SUPPLIED DATA START
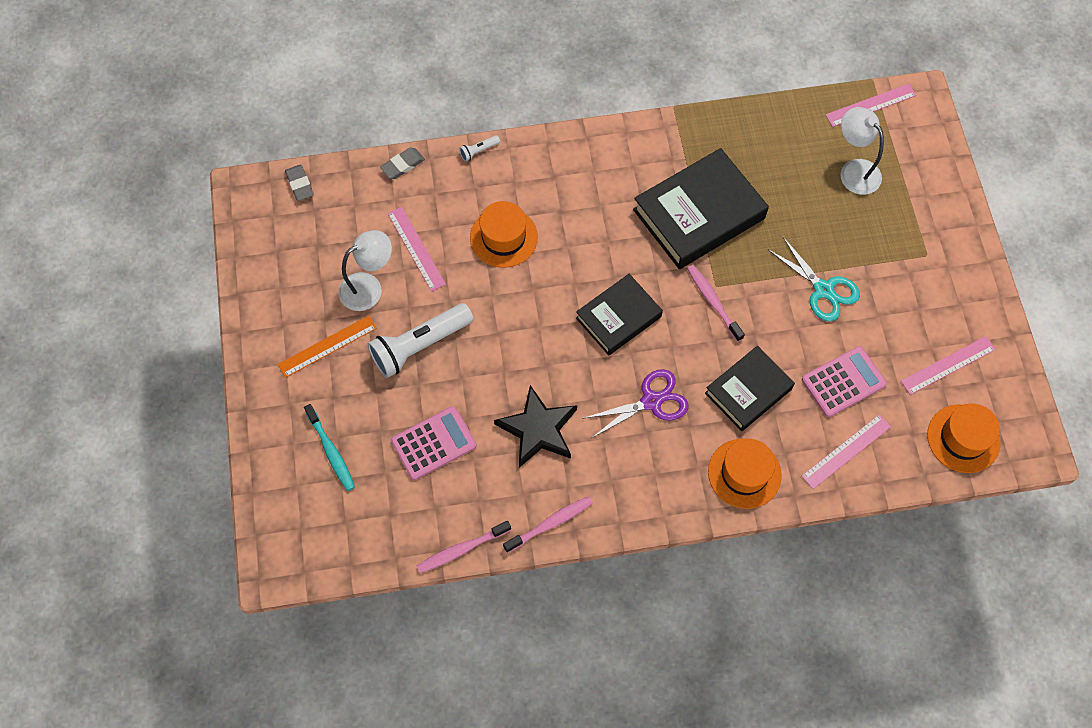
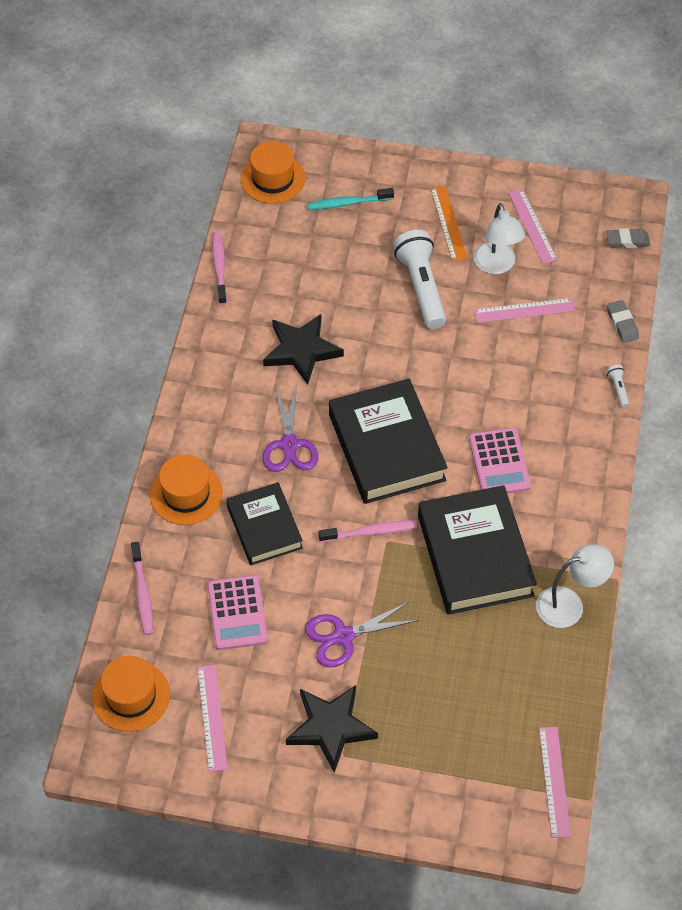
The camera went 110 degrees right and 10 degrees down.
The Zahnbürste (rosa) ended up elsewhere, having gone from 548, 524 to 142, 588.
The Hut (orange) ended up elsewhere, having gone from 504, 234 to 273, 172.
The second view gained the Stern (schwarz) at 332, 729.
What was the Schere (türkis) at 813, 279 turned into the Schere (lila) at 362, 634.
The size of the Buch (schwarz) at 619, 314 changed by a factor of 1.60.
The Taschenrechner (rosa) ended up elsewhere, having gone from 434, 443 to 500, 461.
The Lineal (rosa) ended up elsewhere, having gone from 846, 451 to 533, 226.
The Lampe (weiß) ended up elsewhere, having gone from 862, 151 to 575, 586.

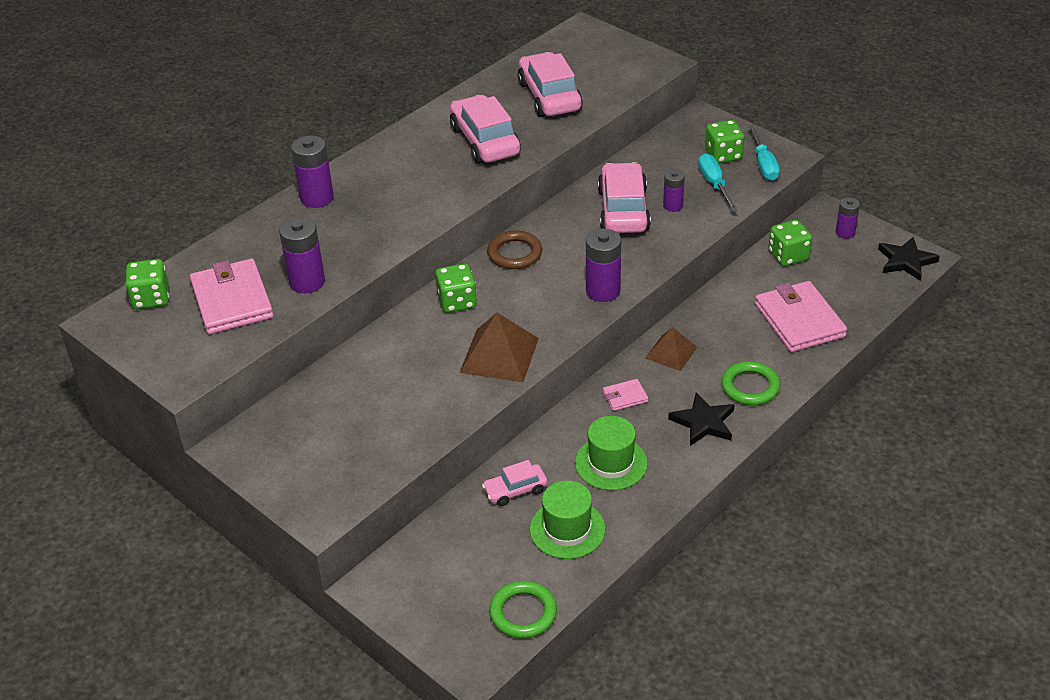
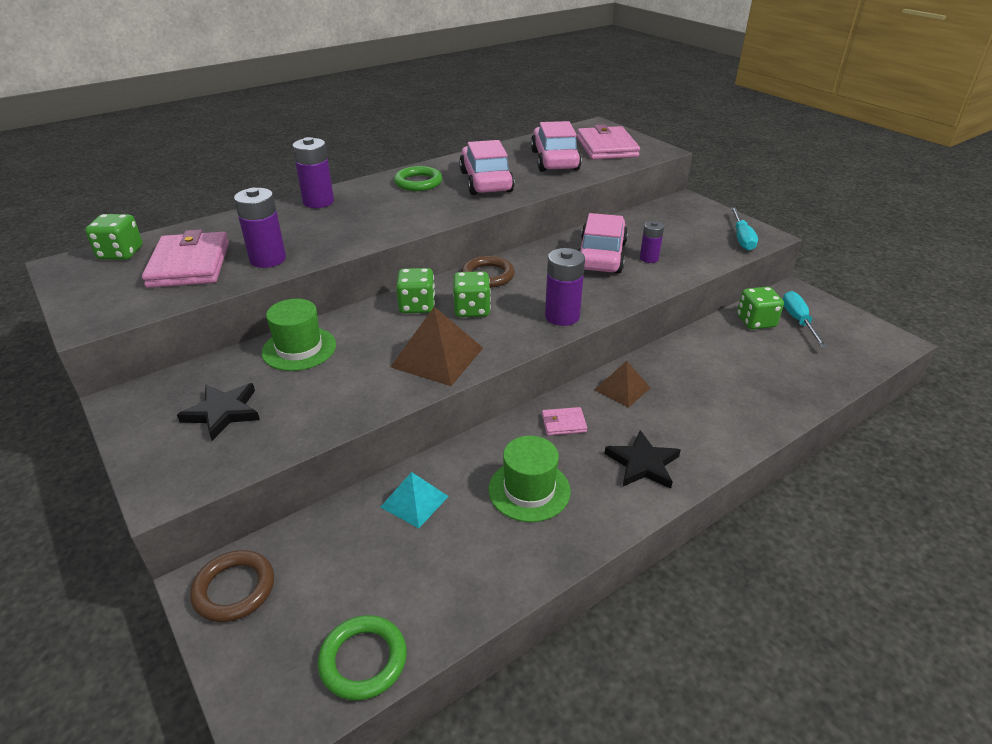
The camera went 10 degrees right and 5 degrees down.
The Stern (schwarz) ended up elsewhere, having gone from 909, 259 to 218, 412.
The second view gained the Ring (braun) at 232, 586.
The Hut (grün) ended up elsewhere, having gone from 567, 520 to 299, 335.
Where the Auto (rosa) stood at 514, 483, the Pyramide (türkis) came to stand at 414, 500.
The Ring (grün) ended up elsewhere, having gone from 750, 383 to 418, 178.
The Spielwürfel (grün) ended up elsewhere, having gone from 725, 142 to 472, 294.
The Geldbörse (rosa) ended up elsewhere, having gone from 801, 316 to 608, 141.
The Schraubenzieher (türkis) ended up elsewhere, having gone from 718, 182 to 805, 319.
The second view lost the Batterie (lila) at 848, 218.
SUPPLIED DATA END
◆ YOUR ASSIGNMENT
Transcribe exactly, and without any pictures, each line from the one that holds "The Taschenrechner (rosa)" through the final line of the material above.

◆ EXPECTED OUTPUT
The Taschenrechner (rosa) ended up elsewhere, having gone from 434, 443 to 500, 461.
The Lineal (rosa) ended up elsewhere, having gone from 846, 451 to 533, 226.
The Lampe (weiß) ended up elsewhere, having gone from 862, 151 to 575, 586.

The camera went 10 degrees right and 5 degrees down.
The Stern (schwarz) ended up elsewhere, having gone from 909, 259 to 218, 412.
The second view gained the Ring (braun) at 232, 586.
The Hut (grün) ended up elsewhere, having gone from 567, 520 to 299, 335.
Where the Auto (rosa) stood at 514, 483, the Pyramide (türkis) came to stand at 414, 500.
The Ring (grün) ended up elsewhere, having gone from 750, 383 to 418, 178.
The Spielwürfel (grün) ended up elsewhere, having gone from 725, 142 to 472, 294.
The Geldbörse (rosa) ended up elsewhere, having gone from 801, 316 to 608, 141.
The Schraubenzieher (türkis) ended up elsewhere, having gone from 718, 182 to 805, 319.
The second view lost the Batterie (lila) at 848, 218.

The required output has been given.